━━━━━ Information provided ━━━━━

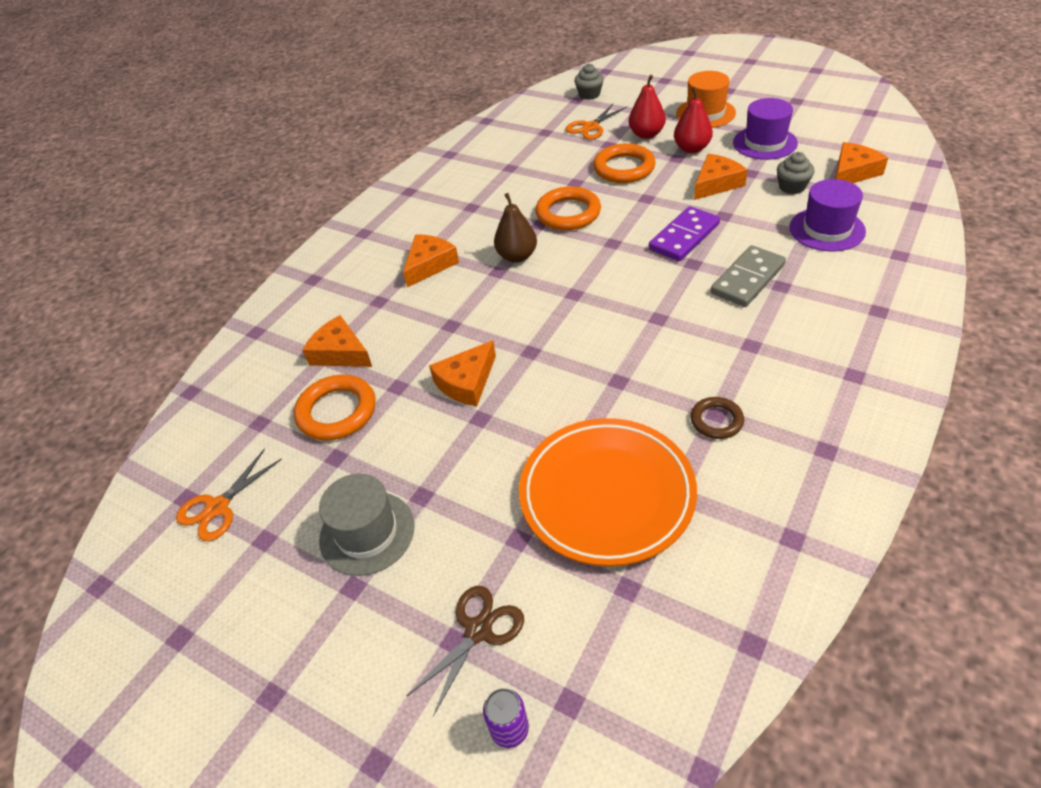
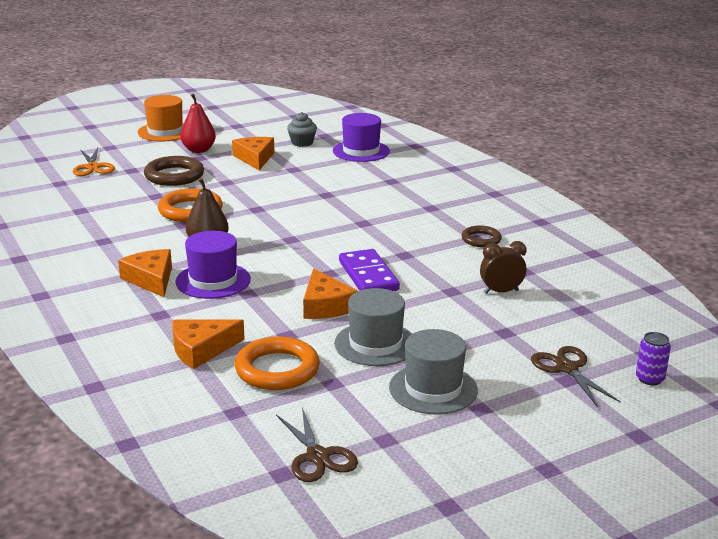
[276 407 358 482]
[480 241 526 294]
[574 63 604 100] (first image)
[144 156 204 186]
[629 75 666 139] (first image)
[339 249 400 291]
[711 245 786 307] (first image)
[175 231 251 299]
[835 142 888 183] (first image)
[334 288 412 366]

━━━━━
━━━━━ Information provided ━━━━━

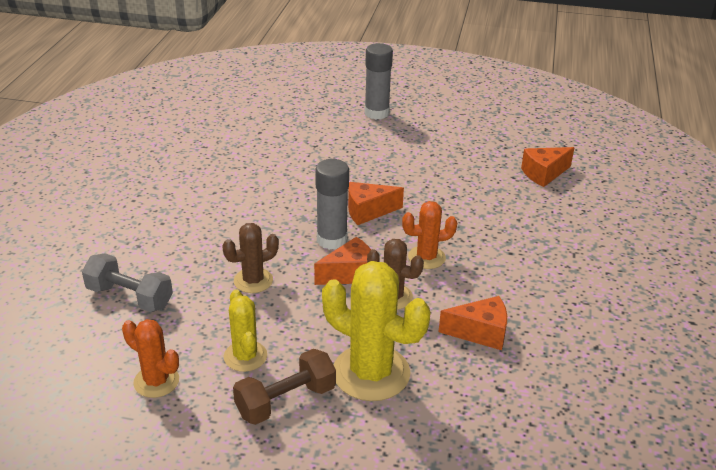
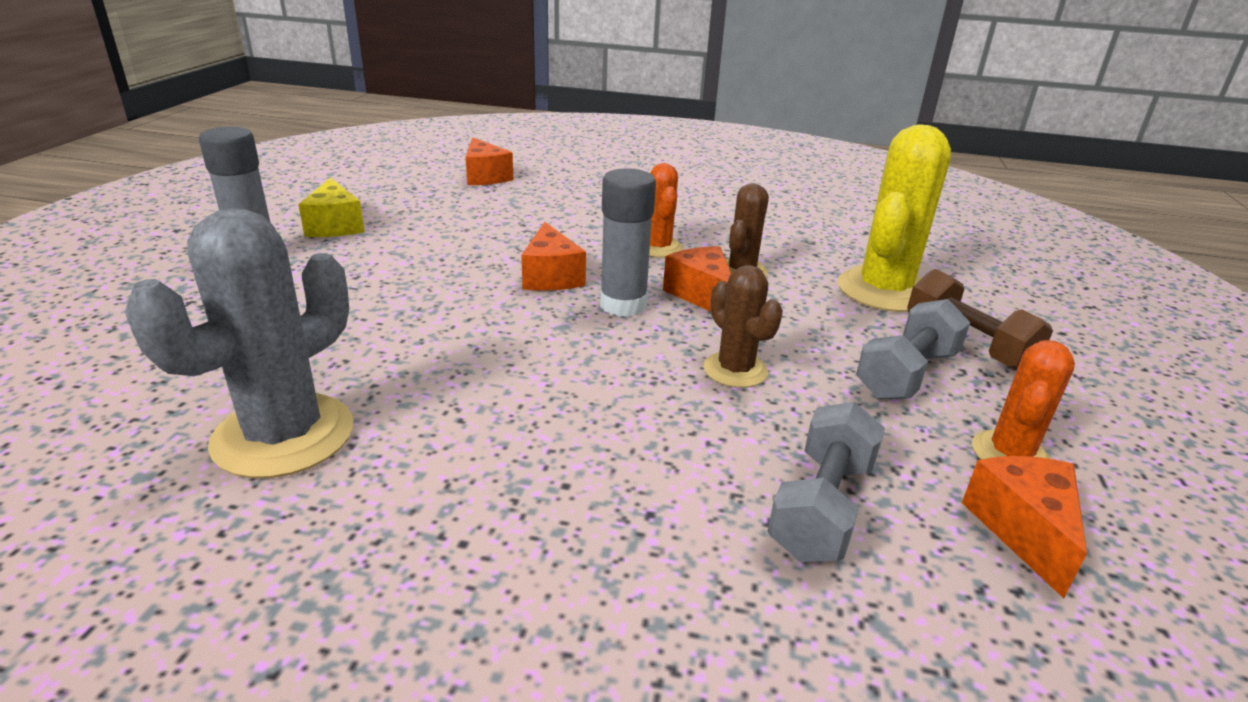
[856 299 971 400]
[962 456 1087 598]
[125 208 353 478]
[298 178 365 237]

━━━━━

Exercise prompt
The entries above hold a line with "[339 249 400 291]" and a later line with "[334 288 412 366]". Write out exactly those lines and all lines between, nothing more.

Answer to this problem
[339 249 400 291]
[711 245 786 307] (first image)
[175 231 251 299]
[835 142 888 183] (first image)
[334 288 412 366]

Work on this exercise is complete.